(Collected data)
◇ ◇ ◇ ◇ ◇

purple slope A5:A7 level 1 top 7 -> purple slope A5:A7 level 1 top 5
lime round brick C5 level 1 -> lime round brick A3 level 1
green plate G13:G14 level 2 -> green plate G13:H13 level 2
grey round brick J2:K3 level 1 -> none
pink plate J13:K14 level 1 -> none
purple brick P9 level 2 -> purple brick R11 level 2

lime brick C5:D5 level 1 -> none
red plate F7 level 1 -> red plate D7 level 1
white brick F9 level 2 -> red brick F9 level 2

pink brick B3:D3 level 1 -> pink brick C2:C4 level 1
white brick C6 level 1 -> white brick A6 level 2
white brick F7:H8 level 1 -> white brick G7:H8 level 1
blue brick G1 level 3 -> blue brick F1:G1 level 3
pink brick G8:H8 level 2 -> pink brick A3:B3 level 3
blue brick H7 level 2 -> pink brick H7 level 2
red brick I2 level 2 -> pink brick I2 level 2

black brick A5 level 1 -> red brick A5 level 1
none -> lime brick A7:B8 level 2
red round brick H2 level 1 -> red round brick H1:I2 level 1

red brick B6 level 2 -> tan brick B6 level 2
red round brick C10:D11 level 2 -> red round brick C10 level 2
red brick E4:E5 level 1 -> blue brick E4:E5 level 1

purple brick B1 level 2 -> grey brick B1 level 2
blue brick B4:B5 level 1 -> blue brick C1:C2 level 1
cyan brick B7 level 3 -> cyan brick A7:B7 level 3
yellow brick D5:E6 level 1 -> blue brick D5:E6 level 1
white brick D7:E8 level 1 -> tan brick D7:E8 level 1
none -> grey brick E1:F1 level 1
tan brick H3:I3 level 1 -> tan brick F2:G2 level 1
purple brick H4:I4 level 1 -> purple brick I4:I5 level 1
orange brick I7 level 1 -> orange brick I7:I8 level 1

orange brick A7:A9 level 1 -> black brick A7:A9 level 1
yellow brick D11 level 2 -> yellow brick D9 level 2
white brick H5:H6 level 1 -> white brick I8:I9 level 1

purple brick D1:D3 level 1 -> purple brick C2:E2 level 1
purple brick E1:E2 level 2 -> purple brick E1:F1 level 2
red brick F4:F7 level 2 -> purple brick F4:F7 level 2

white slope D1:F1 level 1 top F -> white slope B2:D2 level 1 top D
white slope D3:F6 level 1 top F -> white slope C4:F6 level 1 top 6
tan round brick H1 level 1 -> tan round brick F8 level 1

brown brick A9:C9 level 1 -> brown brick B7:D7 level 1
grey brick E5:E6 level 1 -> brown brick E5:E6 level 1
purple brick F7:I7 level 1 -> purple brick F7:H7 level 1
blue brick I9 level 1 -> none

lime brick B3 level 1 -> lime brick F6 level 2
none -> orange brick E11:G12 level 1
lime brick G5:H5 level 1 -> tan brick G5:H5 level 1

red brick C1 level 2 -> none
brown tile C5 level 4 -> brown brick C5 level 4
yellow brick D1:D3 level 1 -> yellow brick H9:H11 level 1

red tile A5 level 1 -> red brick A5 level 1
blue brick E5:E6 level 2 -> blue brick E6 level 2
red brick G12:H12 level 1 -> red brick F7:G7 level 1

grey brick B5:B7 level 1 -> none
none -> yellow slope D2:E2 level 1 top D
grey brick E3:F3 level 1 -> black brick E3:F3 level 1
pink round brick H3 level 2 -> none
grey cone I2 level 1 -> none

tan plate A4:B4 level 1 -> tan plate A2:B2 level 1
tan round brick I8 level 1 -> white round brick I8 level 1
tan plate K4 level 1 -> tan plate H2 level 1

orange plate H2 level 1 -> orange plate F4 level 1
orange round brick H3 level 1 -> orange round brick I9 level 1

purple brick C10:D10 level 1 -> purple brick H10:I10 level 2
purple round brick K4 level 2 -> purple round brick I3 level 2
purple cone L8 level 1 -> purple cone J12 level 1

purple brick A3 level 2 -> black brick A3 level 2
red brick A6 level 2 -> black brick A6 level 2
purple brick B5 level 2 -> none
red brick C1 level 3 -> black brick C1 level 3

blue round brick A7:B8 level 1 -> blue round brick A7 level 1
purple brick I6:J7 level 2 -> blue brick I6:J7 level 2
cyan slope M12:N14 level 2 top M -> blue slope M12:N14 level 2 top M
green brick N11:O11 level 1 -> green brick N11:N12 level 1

◇ ◇ ◇ ◇ ◇

From the line holding "red brick F4:F7" through the final line of the data above, copy every line exactly as written. Include nothing else.

red brick F4:F7 level 2 -> purple brick F4:F7 level 2

white slope D1:F1 level 1 top F -> white slope B2:D2 level 1 top D
white slope D3:F6 level 1 top F -> white slope C4:F6 level 1 top 6
tan round brick H1 level 1 -> tan round brick F8 level 1

brown brick A9:C9 level 1 -> brown brick B7:D7 level 1
grey brick E5:E6 level 1 -> brown brick E5:E6 level 1
purple brick F7:I7 level 1 -> purple brick F7:H7 level 1
blue brick I9 level 1 -> none

lime brick B3 level 1 -> lime brick F6 level 2
none -> orange brick E11:G12 level 1
lime brick G5:H5 level 1 -> tan brick G5:H5 level 1

red brick C1 level 2 -> none
brown tile C5 level 4 -> brown brick C5 level 4
yellow brick D1:D3 level 1 -> yellow brick H9:H11 level 1

red tile A5 level 1 -> red brick A5 level 1
blue brick E5:E6 level 2 -> blue brick E6 level 2
red brick G12:H12 level 1 -> red brick F7:G7 level 1

grey brick B5:B7 level 1 -> none
none -> yellow slope D2:E2 level 1 top D
grey brick E3:F3 level 1 -> black brick E3:F3 level 1
pink round brick H3 level 2 -> none
grey cone I2 level 1 -> none

tan plate A4:B4 level 1 -> tan plate A2:B2 level 1
tan round brick I8 level 1 -> white round brick I8 level 1
tan plate K4 level 1 -> tan plate H2 level 1

orange plate H2 level 1 -> orange plate F4 level 1
orange round brick H3 level 1 -> orange round brick I9 level 1

purple brick C10:D10 level 1 -> purple brick H10:I10 level 2
purple round brick K4 level 2 -> purple round brick I3 level 2
purple cone L8 level 1 -> purple cone J12 level 1

purple brick A3 level 2 -> black brick A3 level 2
red brick A6 level 2 -> black brick A6 level 2
purple brick B5 level 2 -> none
red brick C1 level 3 -> black brick C1 level 3

blue round brick A7:B8 level 1 -> blue round brick A7 level 1
purple brick I6:J7 level 2 -> blue brick I6:J7 level 2
cyan slope M12:N14 level 2 top M -> blue slope M12:N14 level 2 top M
green brick N11:O11 level 1 -> green brick N11:N12 level 1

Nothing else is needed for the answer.